Collected data
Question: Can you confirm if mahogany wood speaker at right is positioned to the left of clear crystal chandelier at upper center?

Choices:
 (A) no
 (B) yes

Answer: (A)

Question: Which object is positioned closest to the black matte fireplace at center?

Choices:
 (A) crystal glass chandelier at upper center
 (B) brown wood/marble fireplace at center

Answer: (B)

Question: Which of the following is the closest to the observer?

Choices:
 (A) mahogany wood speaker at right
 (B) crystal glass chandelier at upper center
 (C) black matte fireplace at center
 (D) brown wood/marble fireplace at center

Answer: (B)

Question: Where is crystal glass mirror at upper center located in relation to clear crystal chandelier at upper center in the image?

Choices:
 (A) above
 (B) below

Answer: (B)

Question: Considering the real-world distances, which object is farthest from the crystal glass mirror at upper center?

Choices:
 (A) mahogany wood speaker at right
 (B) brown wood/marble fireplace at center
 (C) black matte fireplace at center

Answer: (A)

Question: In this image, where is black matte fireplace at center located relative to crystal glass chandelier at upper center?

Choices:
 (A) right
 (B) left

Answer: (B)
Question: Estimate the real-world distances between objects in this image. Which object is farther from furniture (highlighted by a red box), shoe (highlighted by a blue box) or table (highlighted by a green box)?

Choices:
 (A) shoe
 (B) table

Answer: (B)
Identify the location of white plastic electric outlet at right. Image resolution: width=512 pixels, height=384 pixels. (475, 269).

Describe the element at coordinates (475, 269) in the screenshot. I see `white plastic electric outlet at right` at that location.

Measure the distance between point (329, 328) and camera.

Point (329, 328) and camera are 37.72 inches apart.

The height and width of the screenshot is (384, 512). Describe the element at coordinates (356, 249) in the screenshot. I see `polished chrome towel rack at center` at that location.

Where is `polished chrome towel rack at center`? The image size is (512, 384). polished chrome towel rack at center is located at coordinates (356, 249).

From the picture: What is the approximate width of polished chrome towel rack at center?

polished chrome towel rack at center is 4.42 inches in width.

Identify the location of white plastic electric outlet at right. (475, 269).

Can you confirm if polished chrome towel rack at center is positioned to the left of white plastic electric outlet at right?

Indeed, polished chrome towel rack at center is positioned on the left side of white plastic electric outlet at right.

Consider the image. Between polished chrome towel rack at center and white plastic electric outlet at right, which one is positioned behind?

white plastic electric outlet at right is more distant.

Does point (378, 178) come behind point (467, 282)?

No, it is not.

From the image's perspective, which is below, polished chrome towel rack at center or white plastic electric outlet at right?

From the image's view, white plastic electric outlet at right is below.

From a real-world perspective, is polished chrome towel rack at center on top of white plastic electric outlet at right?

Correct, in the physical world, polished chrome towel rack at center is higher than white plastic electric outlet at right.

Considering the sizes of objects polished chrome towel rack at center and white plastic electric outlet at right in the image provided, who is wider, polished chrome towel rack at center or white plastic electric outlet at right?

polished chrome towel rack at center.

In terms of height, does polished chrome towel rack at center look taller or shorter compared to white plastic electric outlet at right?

- [The problem] Change "towel rack" to "towel bar" in the lines starting at the one containing "The height and" and ending at the one containing "Correct, in the". Return only those lines, otherwise unchanged.

- [Exercise response]
The height and width of the screenshot is (384, 512). Describe the element at coordinates (356, 249) in the screenshot. I see `polished chrome towel bar at center` at that location.

Where is `polished chrome towel bar at center`? The image size is (512, 384). polished chrome towel bar at center is located at coordinates (356, 249).

From the picture: What is the approximate width of polished chrome towel bar at center?

polished chrome towel bar at center is 4.42 inches in width.

Identify the location of white plastic electric outlet at right. (475, 269).

Can you confirm if polished chrome towel bar at center is positioned to the left of white plastic electric outlet at right?

Indeed, polished chrome towel bar at center is positioned on the left side of white plastic electric outlet at right.

Consider the image. Between polished chrome towel bar at center and white plastic electric outlet at right, which one is positioned behind?

white plastic electric outlet at right is more distant.

Does point (378, 178) come behind point (467, 282)?

No, it is not.

From the image's perspective, which is below, polished chrome towel bar at center or white plastic electric outlet at right?

From the image's view, white plastic electric outlet at right is below.

From a real-world perspective, is polished chrome towel bar at center on top of white plastic electric outlet at right?

Correct, in the physical world, polished chrome towel bar at center is higher than white plastic electric outlet at right.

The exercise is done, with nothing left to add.